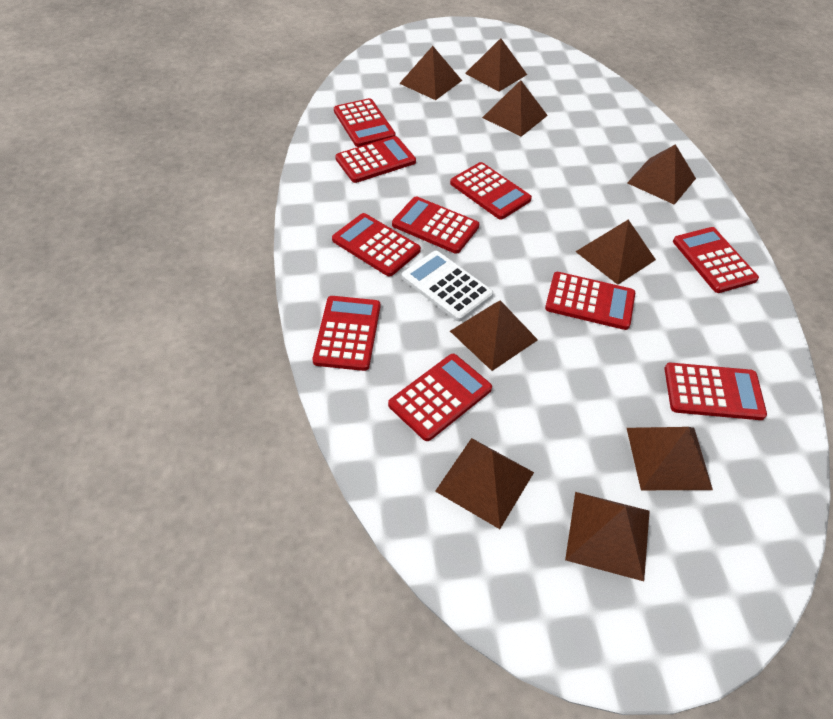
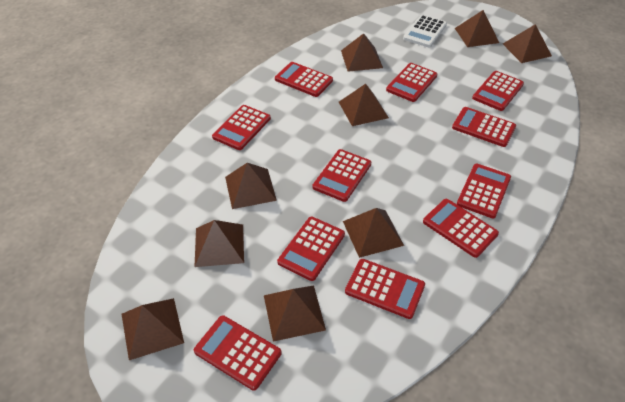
red calculator: [312,296,380,371] [332,213,421,277] [334,98,396,147] [335,136,416,183] [388,354,492,441] [392,196,479,254] [450,162,532,220] [545,272,635,330] [665,362,767,420] [673,227,759,293] = 10 -> [194,315,282,391] [212,105,271,150] [275,62,333,97] [277,217,345,281] [313,149,371,202] [345,259,425,319] [386,63,437,102] [423,199,499,258] [452,107,516,147] [457,164,511,218] [472,71,524,111] = 11

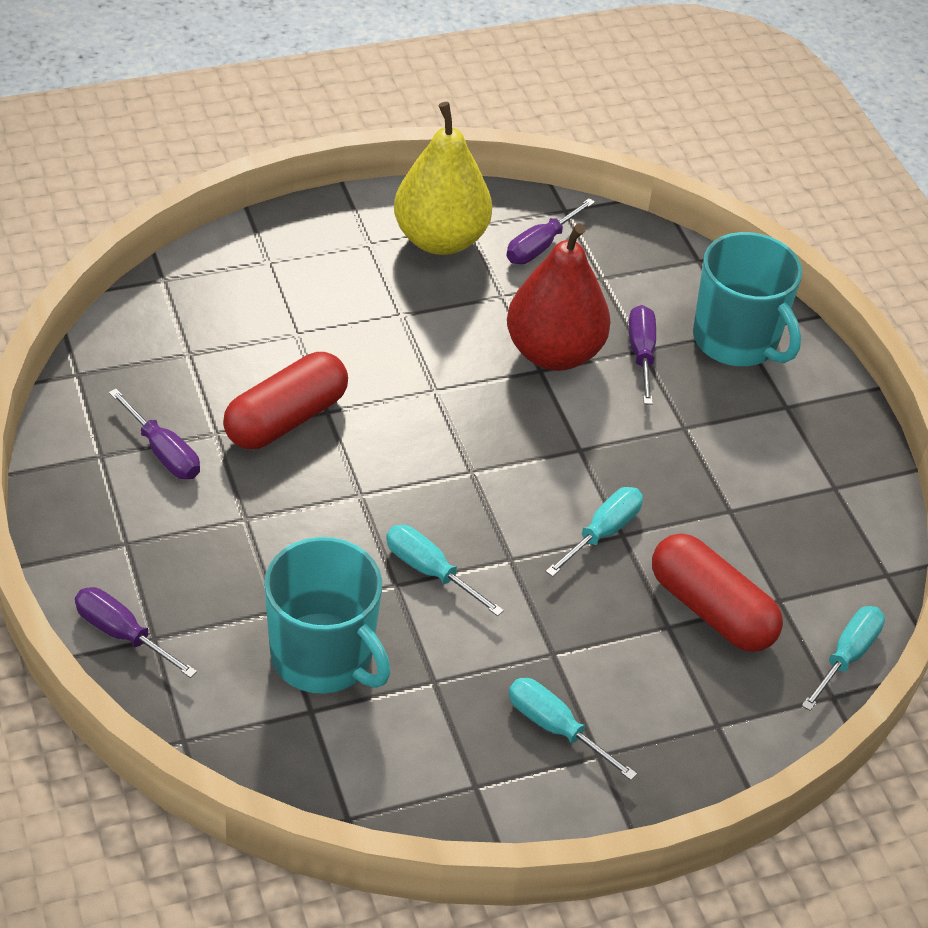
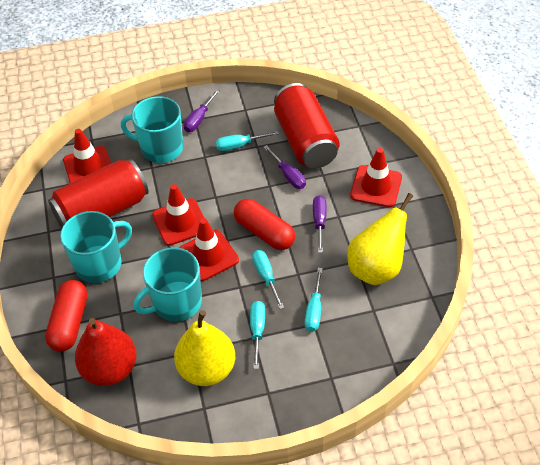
purple screwdriver: [75,587,197,678] [109,389,200,479] [507,198,595,264] [629,305,656,405] = 4 -> [184,89,220,132] [263,145,306,189] [313,195,327,253] = 3
red can: none = 0 -> [48,159,149,228] [274,83,340,168] = 2
red traffic cone: none = 0 -> [63,129,111,183] [152,184,204,246] [179,218,239,281] [350,148,402,207] = 4
turquoise mug: [264,537,391,694] [693,232,802,366] = 2 -> [60,211,132,283] [121,96,183,163] [134,247,202,322] = 3
yellow pear: [394,102,492,255] = 1 -> [174,310,235,386] [347,193,413,285] = 2

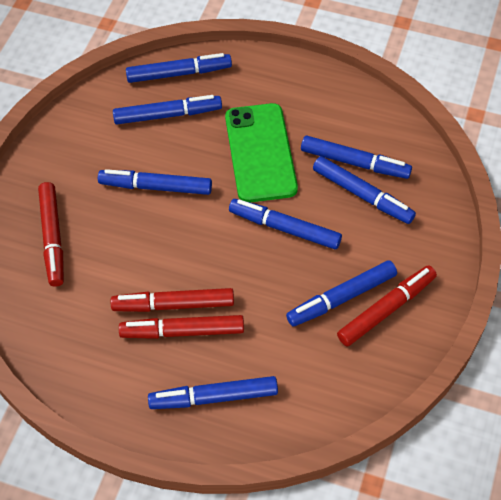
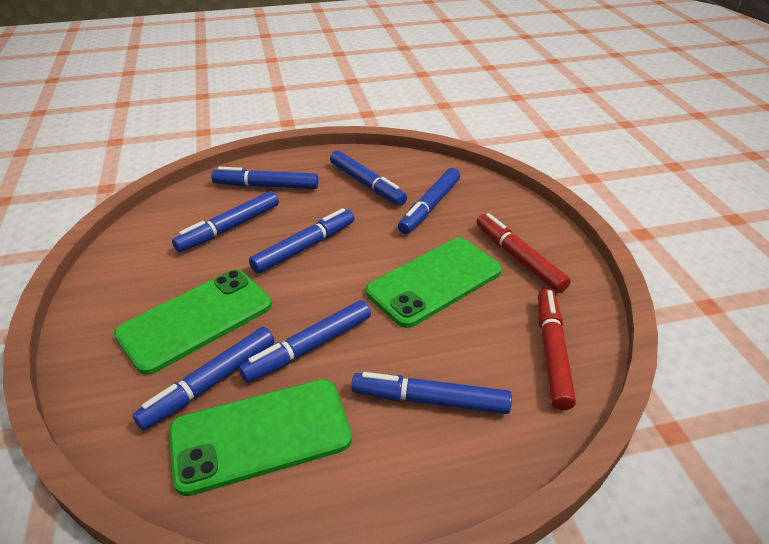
green phone: [225,103,298,203] = 1 -> [114,270,272,375] [169,379,352,496] [366,238,502,328] = 3
red marker: [38,182,64,287] [111,288,234,312] [119,315,244,339] [337,265,437,346] = 4 -> [476,213,571,293] [538,289,576,410] = 2

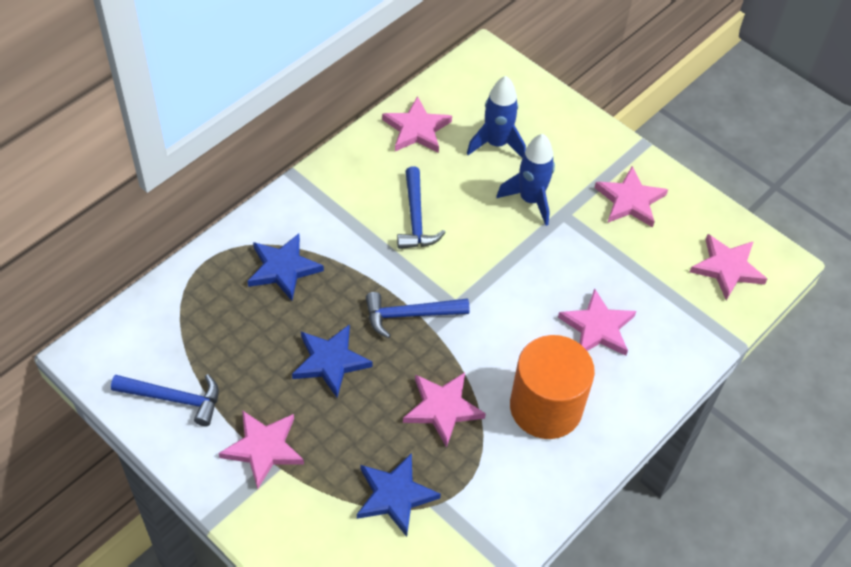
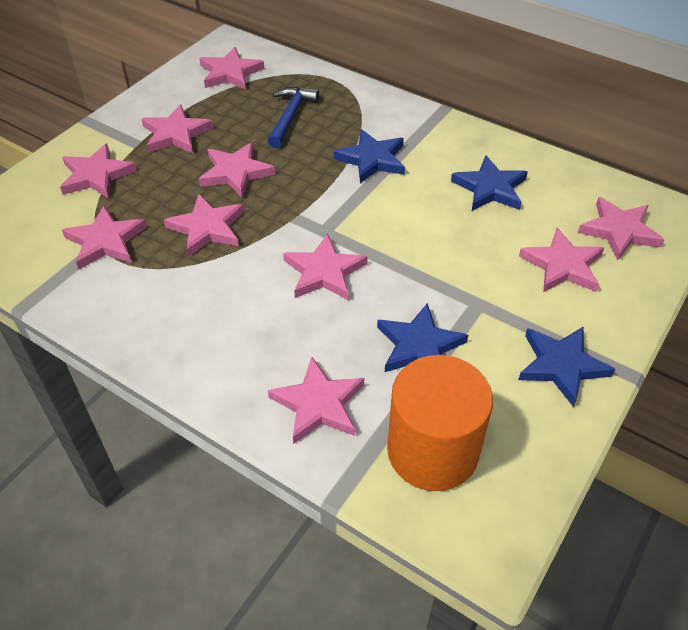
blue hammer: [111,374,219,426] [366,292,470,338] [397,166,446,249] = 3 -> [268,87,319,148] = 1
blue rocket: [467,76,526,158] [496,134,555,226] = 2 -> none = 0
blue star: [247,234,324,301] [292,324,373,398] [357,453,441,537] = 3 -> [334,129,405,183] [377,303,468,372] [451,155,528,211] [518,326,615,407] = 4
pink star: [219,410,304,490] [382,96,452,153] [403,372,486,448] [558,288,636,356] [594,166,668,228] [690,234,767,300] = 6 -> [60,143,137,199] [62,206,147,269] [141,105,213,154] [164,194,244,257] [199,47,264,90] [199,142,275,198] [268,357,364,444] [283,233,368,300] [519,228,604,292] [578,197,664,260] = 10

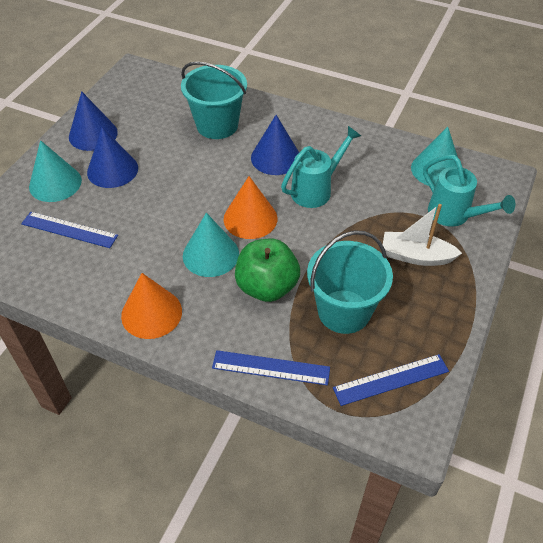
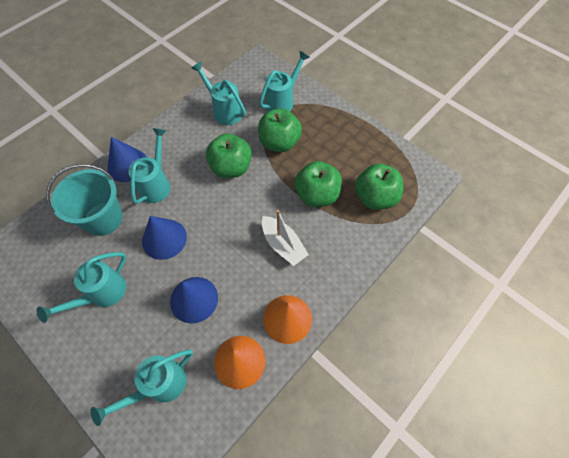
blue ruler: [21,212,118,248] [212,350,330,385] [333,354,449,406] = 3 -> none = 0
green apple: [235,239,300,302] = 1 -> [206,133,252,178] [258,108,302,152] [295,161,342,207] [355,164,403,210] = 4
turquoise bucket: [181,62,247,139] [307,230,393,334] = 2 -> [46,164,123,236] = 1
turquoise cone: [29,140,82,202] [183,213,239,277] [411,127,458,186] = 3 -> none = 0
turquoise watering can: [281,126,361,208] [423,155,516,227] = 2 -> [36,252,126,323] [90,349,193,426] [129,128,171,204] [191,61,246,125] [259,51,310,112] = 5

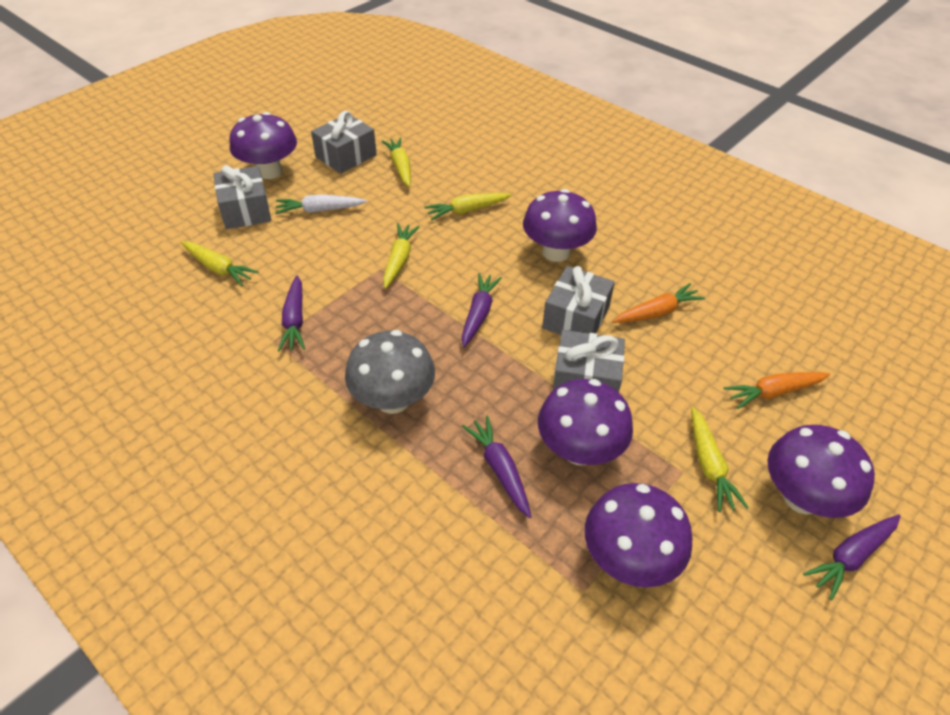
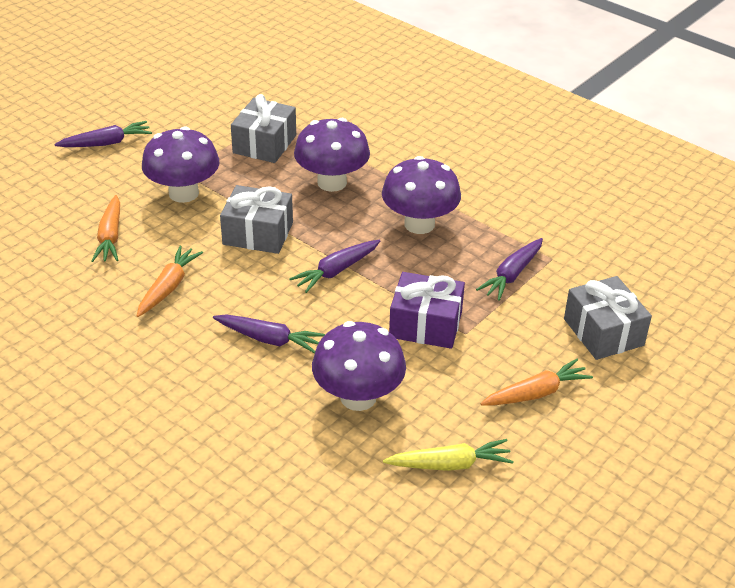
grey gift: [214,165,271,229] [311,111,377,174] [542,266,615,335] [553,330,625,392] = 4 -> [220,185,293,254] [231,94,296,163] [564,276,652,360] = 3
grey mushroom: [345,330,435,414] = 1 -> none = 0
orange carrot: [612,283,705,323] [724,372,830,409] = 2 -> [91,195,120,262] [137,245,203,317] [480,359,593,406] = 3
purple gift: none = 0 -> [389,272,465,349] = 1
purple mushroom: [230,112,297,179] [523,189,597,262] [538,379,633,465] [585,483,692,587] [767,425,875,518] = 5 -> [142,126,220,203] [294,118,370,192] [312,321,406,411] [382,156,461,234] = 4
white carrot: [275,195,367,214] = 1 -> none = 0
yellow carrot: [181,241,259,286] [382,138,411,187] [383,223,420,289] [424,193,512,220] [691,407,749,512] = 5 -> [383,439,514,471] = 1

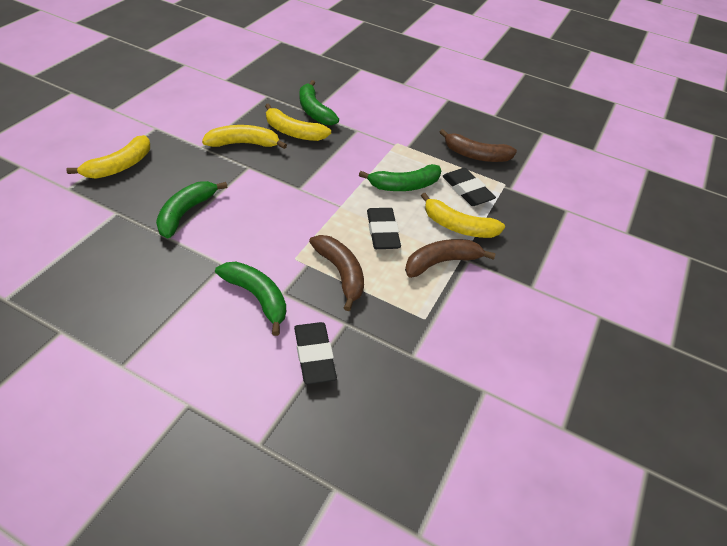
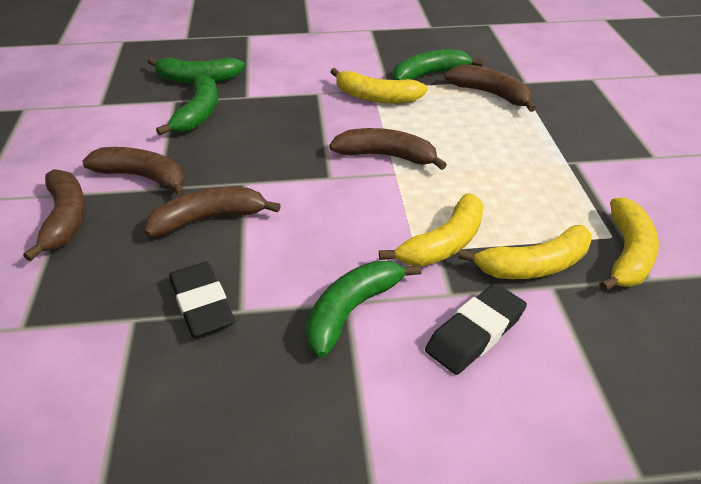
black eraser: [294,322,337,385] [367,208,401,249] [442,168,496,206] = 3 -> [169,262,235,338] [425,283,527,375] = 2
brown banana: [309,235,364,311] [405,239,496,278] [440,129,517,162] = 3 -> [23,169,86,261] [83,147,186,197] [144,187,281,237] [329,128,447,170] [444,64,536,112] = 5

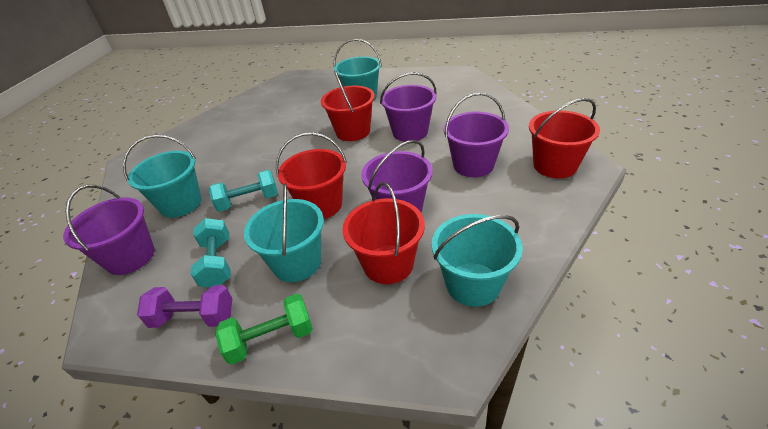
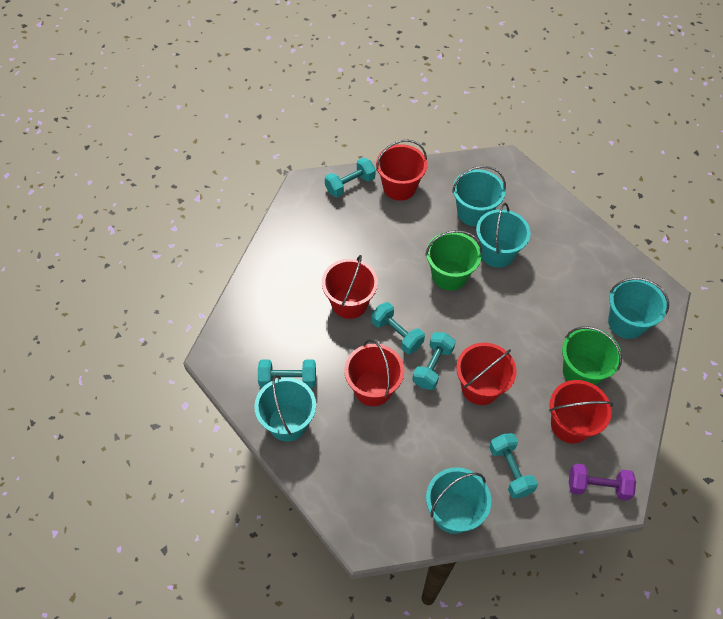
green bucket: none = 0 -> [425,230,482,291] [562,326,622,385] = 2
green dumbbell: [215,294,313,365] = 1 -> none = 0
purple bucket: [63,185,155,275] [361,140,433,213] [380,72,436,142] [443,93,509,177] = 4 -> none = 0
red bucket: [276,132,347,219] [321,70,375,141] [343,182,425,284] [529,98,600,178] = 4 -> [322,255,378,319] [344,339,404,406] [376,140,427,201] [456,343,517,405] [549,380,613,444] = 5
turquoise bucket: [123,135,202,218] [244,183,324,282] [333,39,382,100] [432,214,523,307] = 4 -> [254,375,316,442] [426,467,491,534] [452,166,506,226] [476,203,531,268] [608,278,669,339] = 5
turquoise dumbbell: [191,218,231,287] [209,170,278,212] = 2 -> [258,360,316,388] [325,157,376,197] [371,302,425,354] [412,332,456,390] [489,433,538,499] = 5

☆ ☆ ☆ ☆ ☆

◆ What you are asked to do: Everything in the records that precede this task must be written out again exactly, except the pictures.

◆ Task response:
red calculator: [312,296,380,371] [332,213,421,277] [334,98,396,147] [335,136,416,183] [388,354,492,441] [392,196,479,254] [450,162,532,220] [545,272,635,330] [665,362,767,420] [673,227,759,293] = 10 -> [194,315,282,391] [212,105,271,150] [275,62,333,97] [277,217,345,281] [313,149,371,202] [345,259,425,319] [386,63,437,102] [423,199,499,258] [452,107,516,147] [457,164,511,218] [472,71,524,111] = 11

purple screwdriver: [75,587,197,678] [109,389,200,479] [507,198,595,264] [629,305,656,405] = 4 -> [184,89,220,132] [263,145,306,189] [313,195,327,253] = 3
red can: none = 0 -> [48,159,149,228] [274,83,340,168] = 2
red traffic cone: none = 0 -> [63,129,111,183] [152,184,204,246] [179,218,239,281] [350,148,402,207] = 4
turquoise mug: [264,537,391,694] [693,232,802,366] = 2 -> [60,211,132,283] [121,96,183,163] [134,247,202,322] = 3
yellow pear: [394,102,492,255] = 1 -> [174,310,235,386] [347,193,413,285] = 2

green phone: [225,103,298,203] = 1 -> [114,270,272,375] [169,379,352,496] [366,238,502,328] = 3
red marker: [38,182,64,287] [111,288,234,312] [119,315,244,339] [337,265,437,346] = 4 -> [476,213,571,293] [538,289,576,410] = 2

blue hammer: [111,374,219,426] [366,292,470,338] [397,166,446,249] = 3 -> [268,87,319,148] = 1
blue rocket: [467,76,526,158] [496,134,555,226] = 2 -> none = 0
blue star: [247,234,324,301] [292,324,373,398] [357,453,441,537] = 3 -> [334,129,405,183] [377,303,468,372] [451,155,528,211] [518,326,615,407] = 4
pink star: [219,410,304,490] [382,96,452,153] [403,372,486,448] [558,288,636,356] [594,166,668,228] [690,234,767,300] = 6 -> [60,143,137,199] [62,206,147,269] [141,105,213,154] [164,194,244,257] [199,47,264,90] [199,142,275,198] [268,357,364,444] [283,233,368,300] [519,228,604,292] [578,197,664,260] = 10

blue ruler: [21,212,118,248] [212,350,330,385] [333,354,449,406] = 3 -> none = 0
green apple: [235,239,300,302] = 1 -> [206,133,252,178] [258,108,302,152] [295,161,342,207] [355,164,403,210] = 4
turquoise bucket: [181,62,247,139] [307,230,393,334] = 2 -> [46,164,123,236] = 1
turquoise cone: [29,140,82,202] [183,213,239,277] [411,127,458,186] = 3 -> none = 0
turquoise watering can: [281,126,361,208] [423,155,516,227] = 2 -> [36,252,126,323] [90,349,193,426] [129,128,171,204] [191,61,246,125] [259,51,310,112] = 5

grey gift: [214,165,271,229] [311,111,377,174] [542,266,615,335] [553,330,625,392] = 4 -> [220,185,293,254] [231,94,296,163] [564,276,652,360] = 3
grey mushroom: [345,330,435,414] = 1 -> none = 0
orange carrot: [612,283,705,323] [724,372,830,409] = 2 -> [91,195,120,262] [137,245,203,317] [480,359,593,406] = 3
purple gift: none = 0 -> [389,272,465,349] = 1
purple mushroom: [230,112,297,179] [523,189,597,262] [538,379,633,465] [585,483,692,587] [767,425,875,518] = 5 -> [142,126,220,203] [294,118,370,192] [312,321,406,411] [382,156,461,234] = 4
white carrot: [275,195,367,214] = 1 -> none = 0
yellow carrot: [181,241,259,286] [382,138,411,187] [383,223,420,289] [424,193,512,220] [691,407,749,512] = 5 -> [383,439,514,471] = 1

black eraser: [294,322,337,385] [367,208,401,249] [442,168,496,206] = 3 -> [169,262,235,338] [425,283,527,375] = 2
brown banana: [309,235,364,311] [405,239,496,278] [440,129,517,162] = 3 -> [23,169,86,261] [83,147,186,197] [144,187,281,237] [329,128,447,170] [444,64,536,112] = 5

green bucket: none = 0 -> [425,230,482,291] [562,326,622,385] = 2
green dumbbell: [215,294,313,365] = 1 -> none = 0
purple bucket: [63,185,155,275] [361,140,433,213] [380,72,436,142] [443,93,509,177] = 4 -> none = 0
red bucket: [276,132,347,219] [321,70,375,141] [343,182,425,284] [529,98,600,178] = 4 -> [322,255,378,319] [344,339,404,406] [376,140,427,201] [456,343,517,405] [549,380,613,444] = 5
turquoise bucket: [123,135,202,218] [244,183,324,282] [333,39,382,100] [432,214,523,307] = 4 -> [254,375,316,442] [426,467,491,534] [452,166,506,226] [476,203,531,268] [608,278,669,339] = 5
turquoise dumbbell: [191,218,231,287] [209,170,278,212] = 2 -> [258,360,316,388] [325,157,376,197] [371,302,425,354] [412,332,456,390] [489,433,538,499] = 5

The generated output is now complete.